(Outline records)
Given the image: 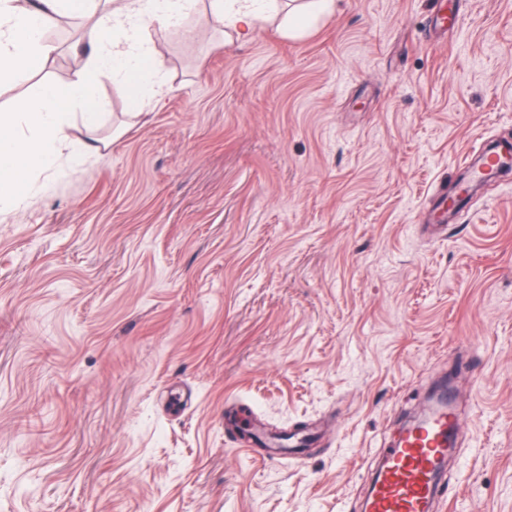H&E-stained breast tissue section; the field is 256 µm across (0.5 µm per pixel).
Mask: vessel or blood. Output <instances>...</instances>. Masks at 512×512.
<instances>
[{
    "label": "vessel or blood",
    "instance_id": "vessel-or-blood-1",
    "mask_svg": "<svg viewBox=\"0 0 512 512\" xmlns=\"http://www.w3.org/2000/svg\"><path fill=\"white\" fill-rule=\"evenodd\" d=\"M459 421L449 400L429 413L427 423L388 448L372 485L367 512H431L441 495L434 467L458 434Z\"/></svg>",
    "mask_w": 512,
    "mask_h": 512
}]
</instances>
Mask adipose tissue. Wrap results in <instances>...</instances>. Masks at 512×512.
<instances>
[{
	"mask_svg": "<svg viewBox=\"0 0 512 512\" xmlns=\"http://www.w3.org/2000/svg\"><path fill=\"white\" fill-rule=\"evenodd\" d=\"M332 5L300 0L284 10L278 0H0L1 84L24 81L43 66L56 50L49 34L64 17L92 19L80 40L86 62L74 80L42 84L29 100L0 110V206H19L39 173L65 171L74 159L100 152L102 141H75L66 134L76 120L88 130L99 128L95 87L123 82L135 97L145 84L161 86L149 46L153 29L188 36L191 21L206 9L225 34L242 41L281 13L292 36Z\"/></svg>",
	"mask_w": 512,
	"mask_h": 512,
	"instance_id": "1",
	"label": "adipose tissue"
}]
</instances>
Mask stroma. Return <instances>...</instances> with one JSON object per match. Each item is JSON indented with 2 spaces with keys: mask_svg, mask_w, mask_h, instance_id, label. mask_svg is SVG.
Segmentation results:
<instances>
[{
  "mask_svg": "<svg viewBox=\"0 0 512 512\" xmlns=\"http://www.w3.org/2000/svg\"><path fill=\"white\" fill-rule=\"evenodd\" d=\"M334 0L297 37L152 36L169 85L0 212V512H363L431 388L441 512H512V0ZM74 35L0 108L80 65Z\"/></svg>",
  "mask_w": 512,
  "mask_h": 512,
  "instance_id": "35a3bbf8",
  "label": "stroma"
}]
</instances>
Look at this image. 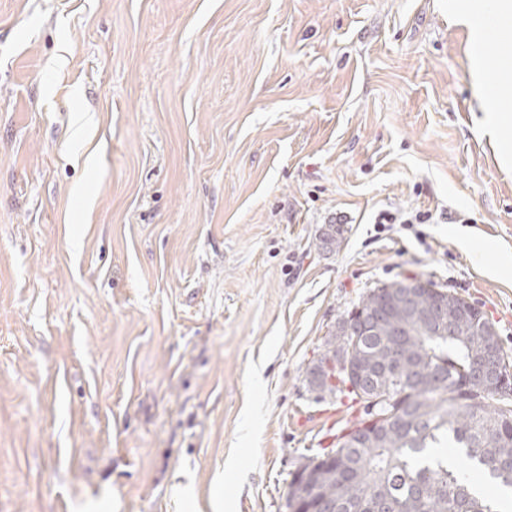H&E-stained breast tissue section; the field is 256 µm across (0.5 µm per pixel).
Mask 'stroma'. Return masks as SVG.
<instances>
[{"label":"stroma","mask_w":512,"mask_h":512,"mask_svg":"<svg viewBox=\"0 0 512 512\" xmlns=\"http://www.w3.org/2000/svg\"><path fill=\"white\" fill-rule=\"evenodd\" d=\"M470 68L448 0H0V512H288L363 416L306 371L385 283L512 356Z\"/></svg>","instance_id":"obj_1"}]
</instances>
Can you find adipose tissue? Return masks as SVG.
<instances>
[{
  "label": "adipose tissue",
  "mask_w": 512,
  "mask_h": 512,
  "mask_svg": "<svg viewBox=\"0 0 512 512\" xmlns=\"http://www.w3.org/2000/svg\"><path fill=\"white\" fill-rule=\"evenodd\" d=\"M448 16L468 31L482 122L490 136L501 139L504 158H511L512 140L502 133L512 128V49H504L498 38L512 33V0H448ZM488 70L497 73V82L483 80Z\"/></svg>",
  "instance_id": "obj_1"
}]
</instances>
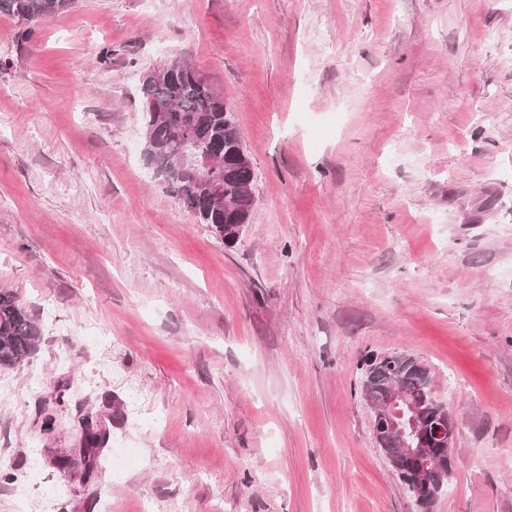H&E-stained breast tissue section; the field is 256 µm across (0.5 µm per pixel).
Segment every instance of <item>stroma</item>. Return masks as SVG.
<instances>
[{
    "mask_svg": "<svg viewBox=\"0 0 512 512\" xmlns=\"http://www.w3.org/2000/svg\"><path fill=\"white\" fill-rule=\"evenodd\" d=\"M0 14V512H420L361 365L457 421L432 512H512V0H76ZM235 110L256 206L224 246L154 178L140 73ZM56 417L51 434L45 414ZM106 431L97 477L59 469ZM75 0H0V13L30 24L68 10ZM40 331L16 294L0 289V367H15L37 348Z\"/></svg>",
    "mask_w": 512,
    "mask_h": 512,
    "instance_id": "obj_1",
    "label": "stroma"
}]
</instances>
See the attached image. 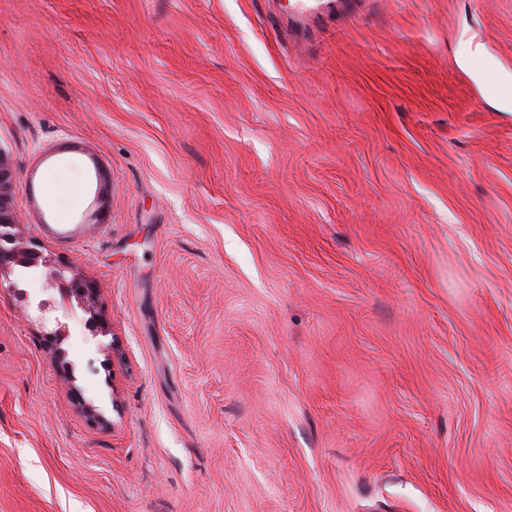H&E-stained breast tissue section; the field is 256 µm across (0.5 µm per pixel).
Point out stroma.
Segmentation results:
<instances>
[{"instance_id": "1", "label": "stroma", "mask_w": 512, "mask_h": 512, "mask_svg": "<svg viewBox=\"0 0 512 512\" xmlns=\"http://www.w3.org/2000/svg\"><path fill=\"white\" fill-rule=\"evenodd\" d=\"M0 156V512H512V0H0ZM13 183L12 170L0 156V276L2 277V270L12 264L43 268L60 293L58 309L66 310L73 297H96V288L91 283L70 275L69 267L62 261L43 254L34 242H24L18 237L16 225L20 221L12 207ZM1 277L0 288L12 291L15 288L14 282L8 280L7 287H3Z\"/></svg>"}]
</instances>
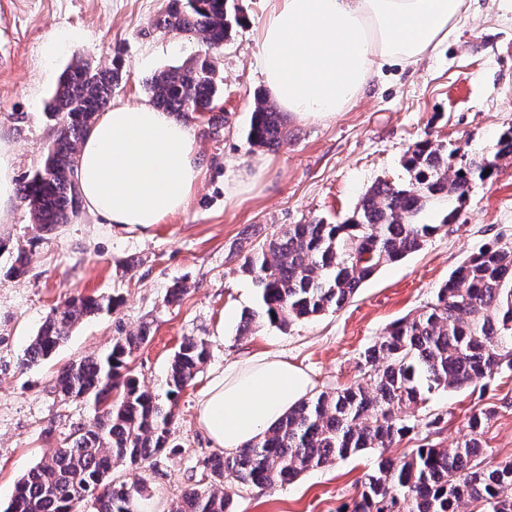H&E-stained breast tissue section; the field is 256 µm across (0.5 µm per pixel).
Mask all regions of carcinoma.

*What is required*
Reproduce the listing above from the line that contains "Point out stroma." through its final line, exactly and with nothing added. Omit the images.

*Solution for this task*
Point out stroma.
Segmentation results:
<instances>
[{"instance_id": "1", "label": "stroma", "mask_w": 512, "mask_h": 512, "mask_svg": "<svg viewBox=\"0 0 512 512\" xmlns=\"http://www.w3.org/2000/svg\"><path fill=\"white\" fill-rule=\"evenodd\" d=\"M0 156V512H512V0H0ZM13 183L12 170L0 156V276L2 277V270L12 264L43 268L60 293L58 309L66 310L73 297H96V288L91 283L70 275L69 267L62 261L43 254L34 242H24L18 237L16 225L20 221L12 207ZM1 277L0 288L12 291L15 288L14 282L8 280L7 287H3Z\"/></svg>"}]
</instances>
H&E-stained breast tissue section; the field is 256 µm across (0.5 µm per pixel).
Mask all regions of carcinoma.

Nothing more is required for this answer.